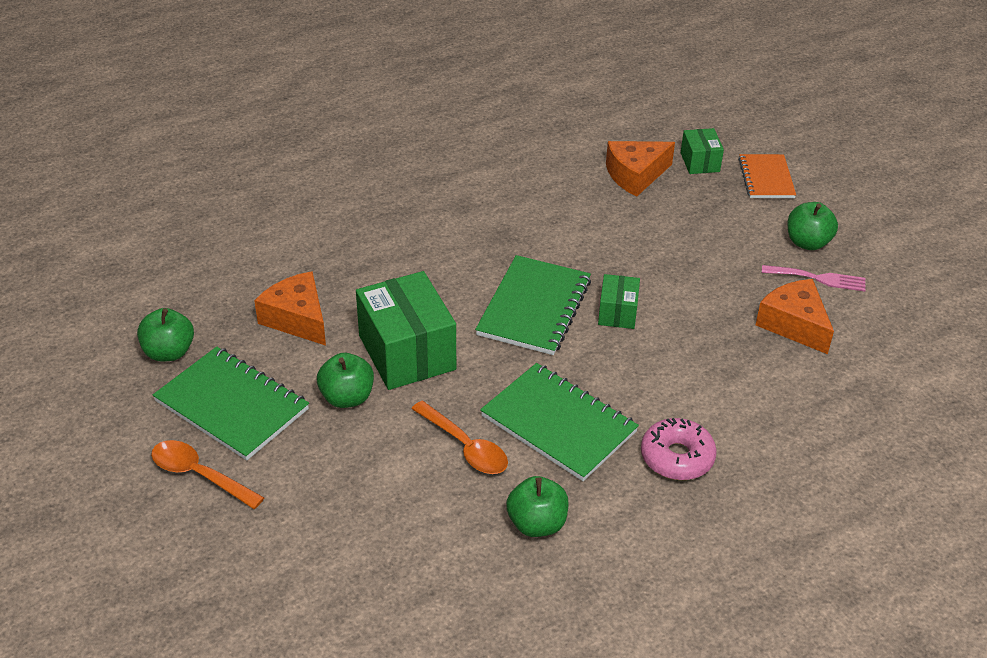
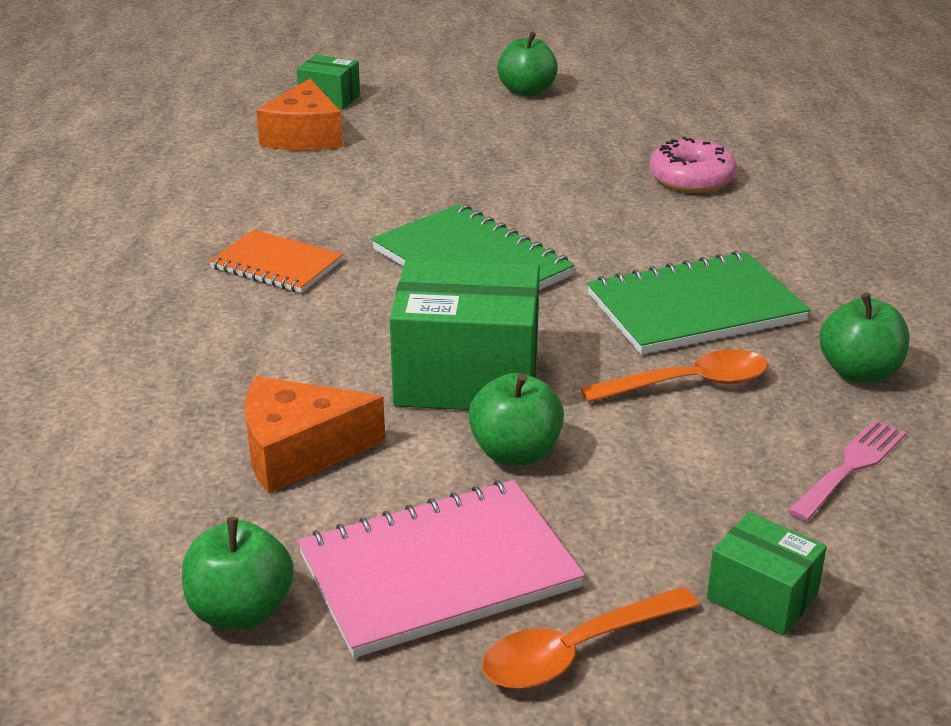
camera: 60 degrees left, 10 degrees down
(232, 405) = (439, 571): green notebook -> pink notebook
(617, 313) = (534, 217): green box -> green box (762, 596)
(677, 457) = (802, 254): pink donut -> pink donut (691, 179)
(766, 178) = (401, 78): orange notebook -> orange notebook (276, 265)
(794, 324) = (645, 135): orange cheese -> none
(818, 278) = (587, 103): pink fork -> pink fork (851, 466)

—————

Goal of the exercise
Copy from the line with "(617, 313) = (534, 217): green" to the final line of the records, inclusive, and add nothing else.

Response below
(617, 313) = (534, 217): green box -> green box (762, 596)
(677, 457) = (802, 254): pink donut -> pink donut (691, 179)
(766, 178) = (401, 78): orange notebook -> orange notebook (276, 265)
(794, 324) = (645, 135): orange cheese -> none
(818, 278) = (587, 103): pink fork -> pink fork (851, 466)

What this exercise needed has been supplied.